What the task asks
The result should be an exact copy of only the lines from the one with "TFT1 pin SDI: A7 -> A1" through the last line of the data below, with pictures omitted.

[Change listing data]
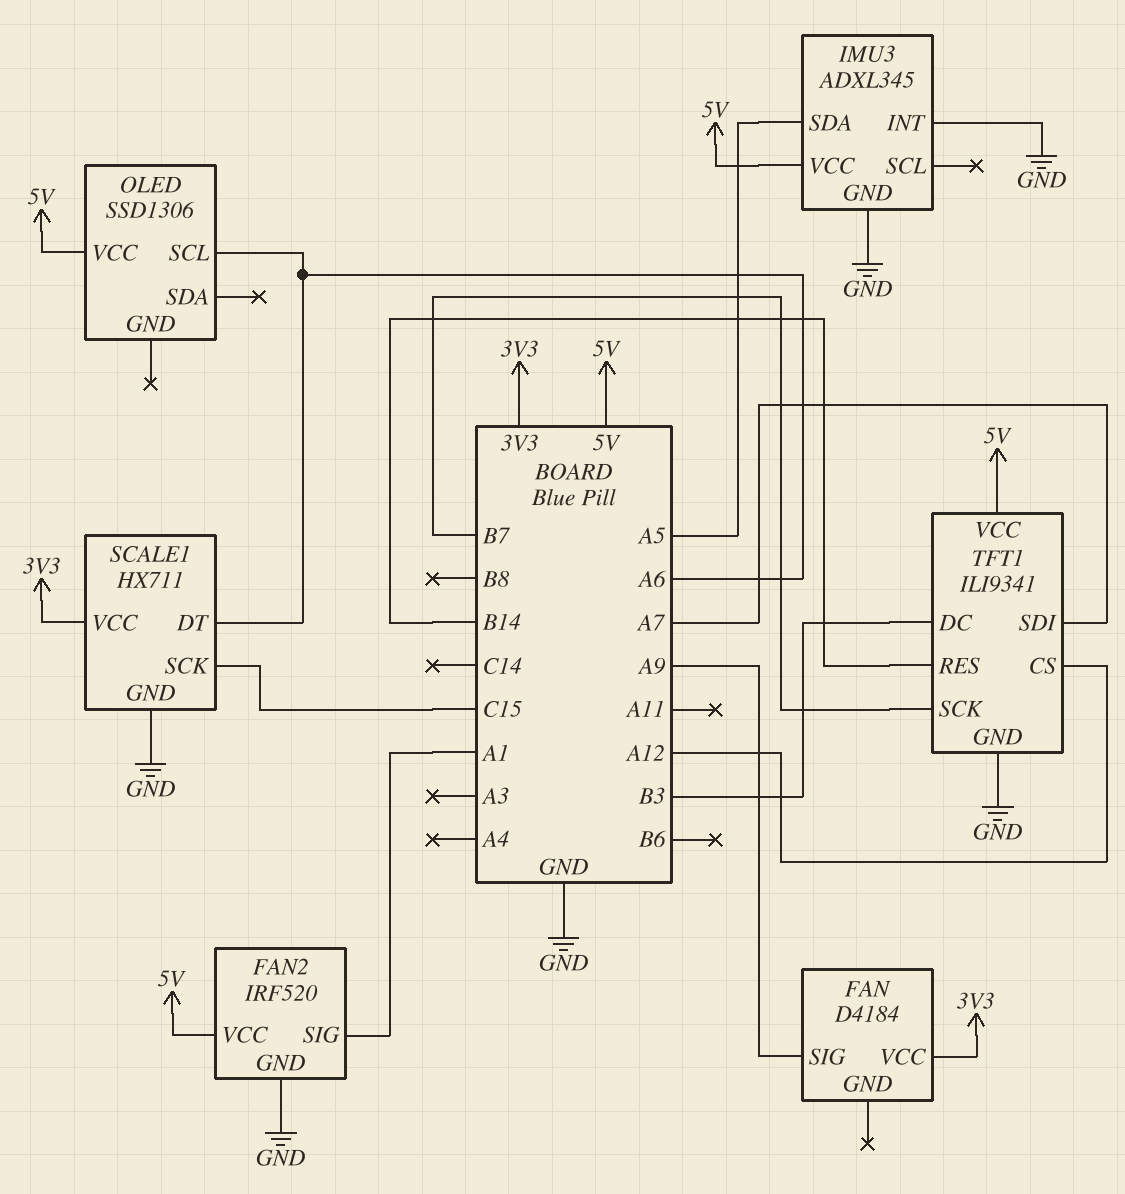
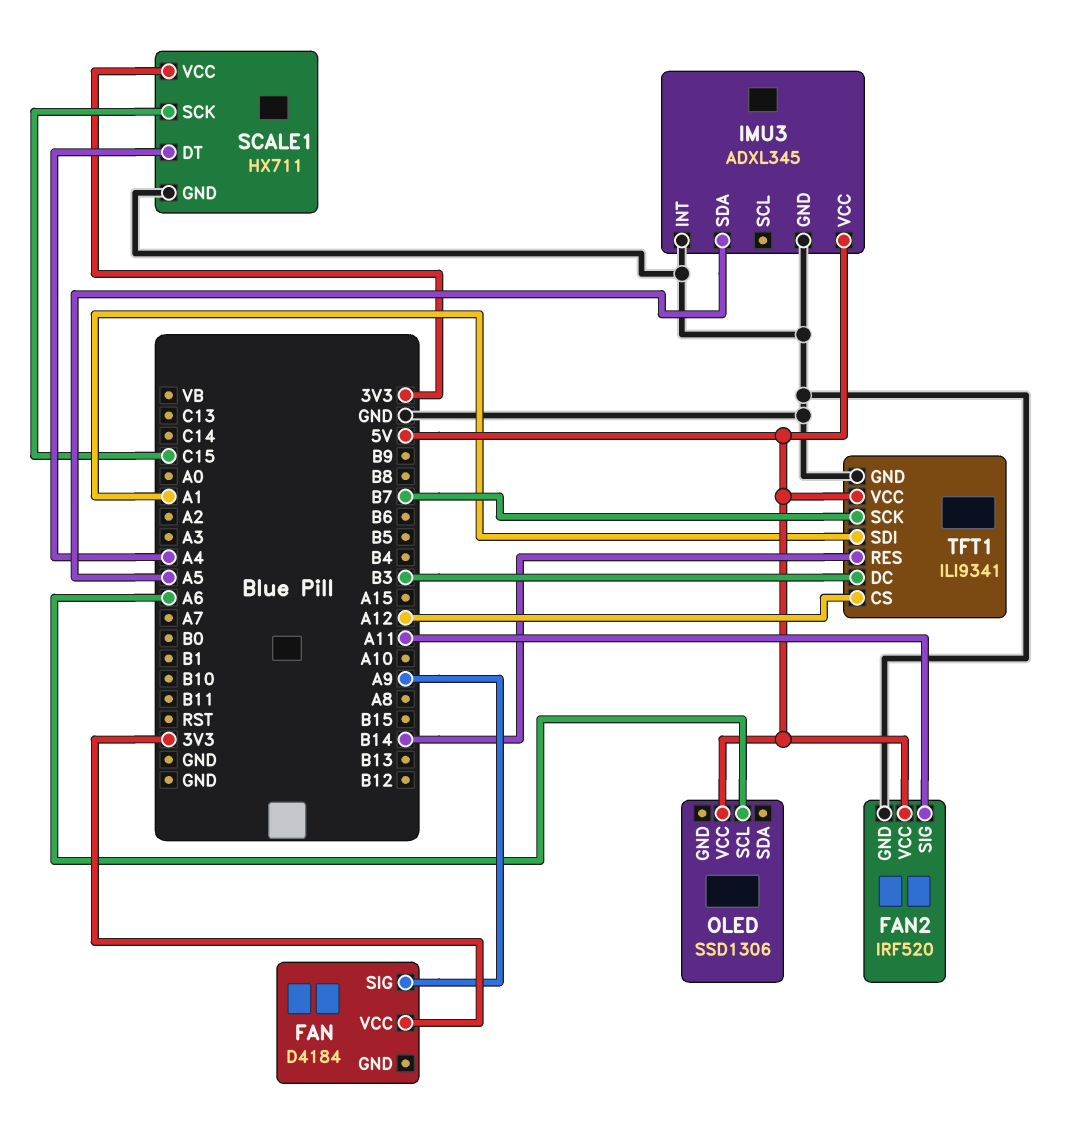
FAN2 pin SIG: A1 -> A11
SCALE1 pin DT: A6 -> A4
TFT1 pin SDI: A7 -> A1

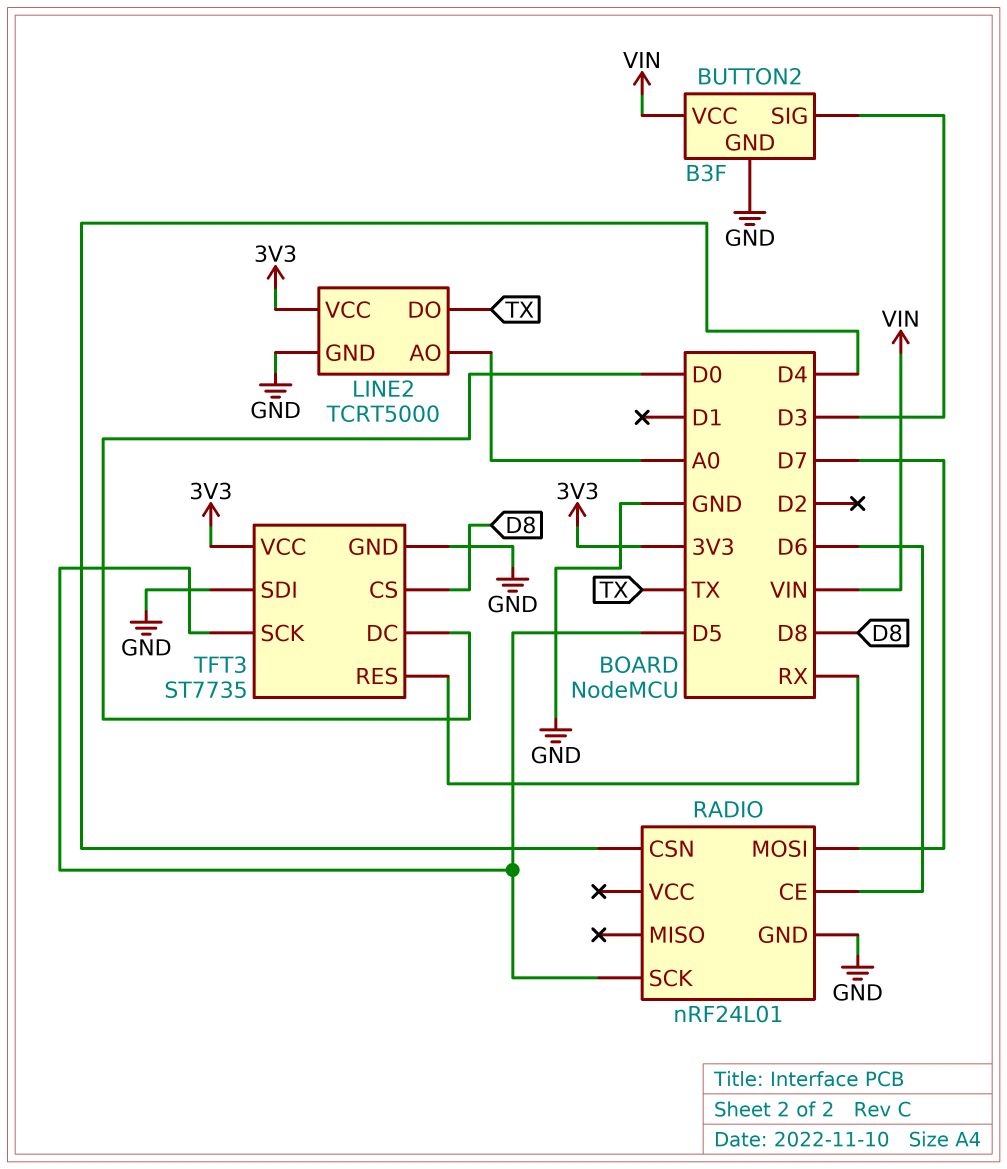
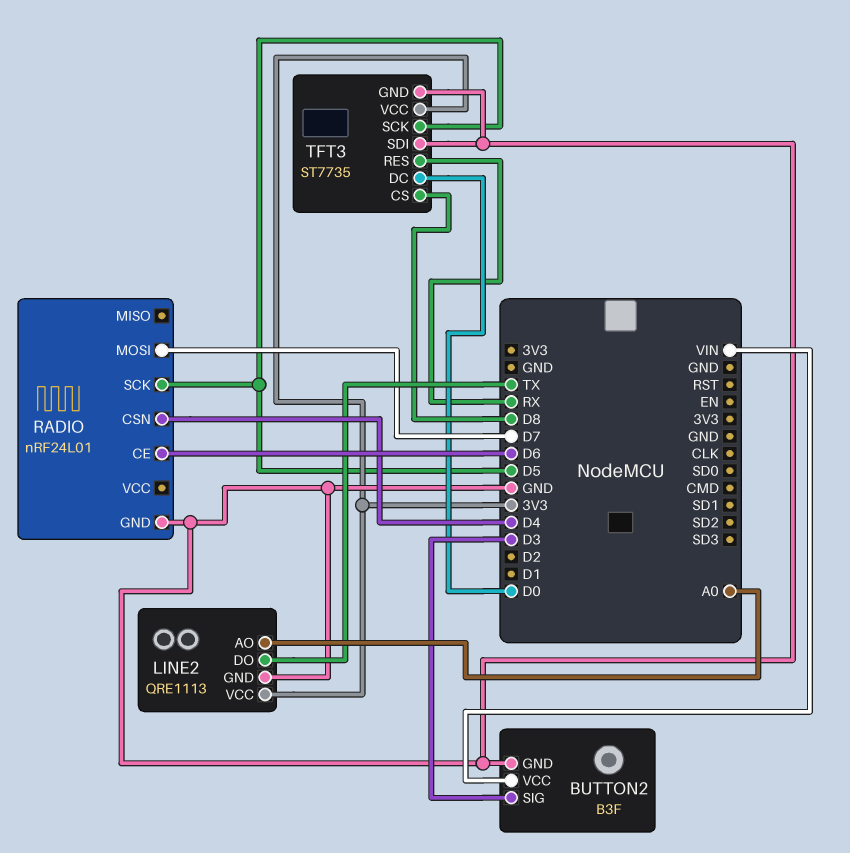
LINE2: TCRT5000 -> QRE1113

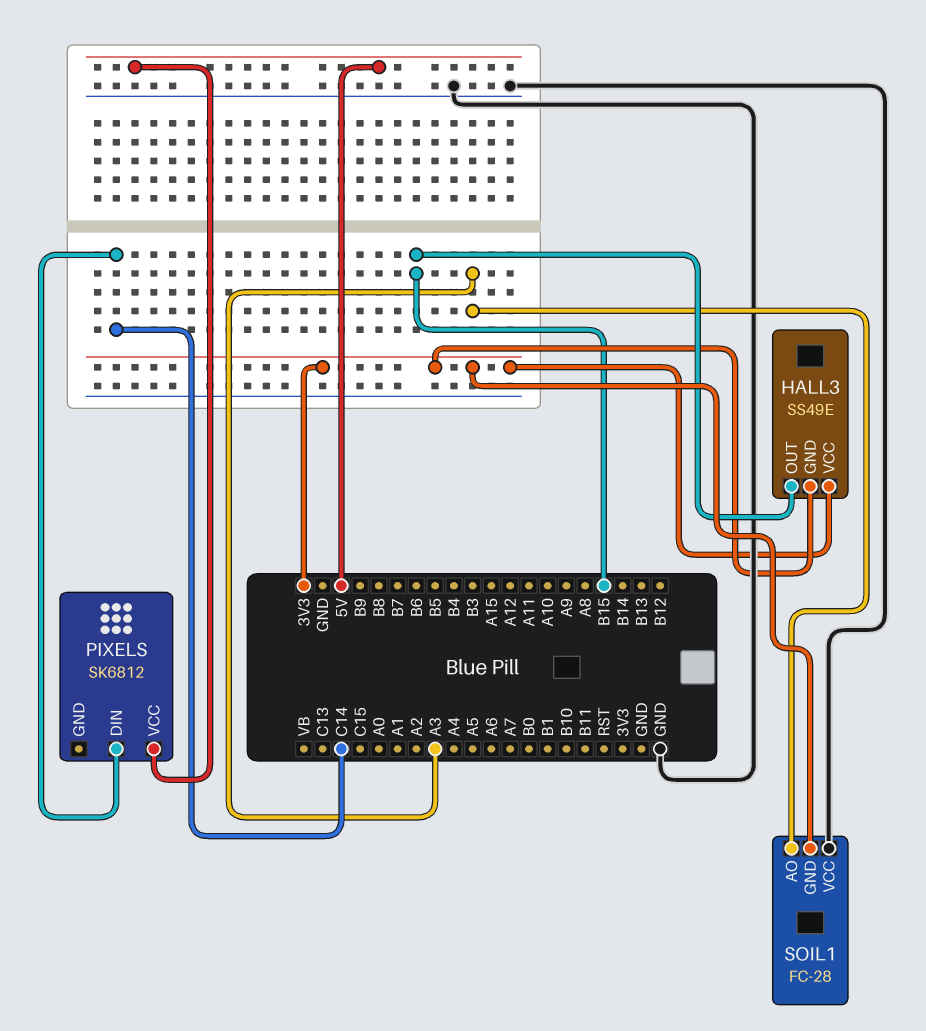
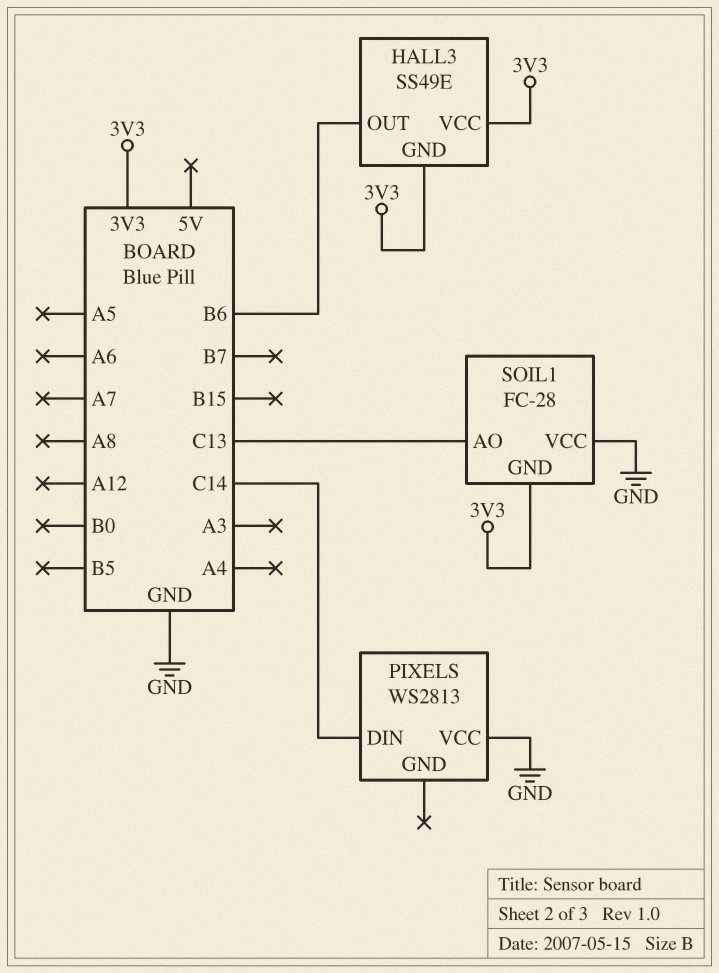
HALL3 pin OUT: B15 -> B6
PIXELS: SK6812 -> WS2813
PIXELS pin VCC: 5V -> GND
SOIL1 pin AO: A3 -> C13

Finished task
TFT1 pin SDI: A7 -> A1

LINE2: TCRT5000 -> QRE1113

HALL3 pin OUT: B15 -> B6
PIXELS: SK6812 -> WS2813
PIXELS pin VCC: 5V -> GND
SOIL1 pin AO: A3 -> C13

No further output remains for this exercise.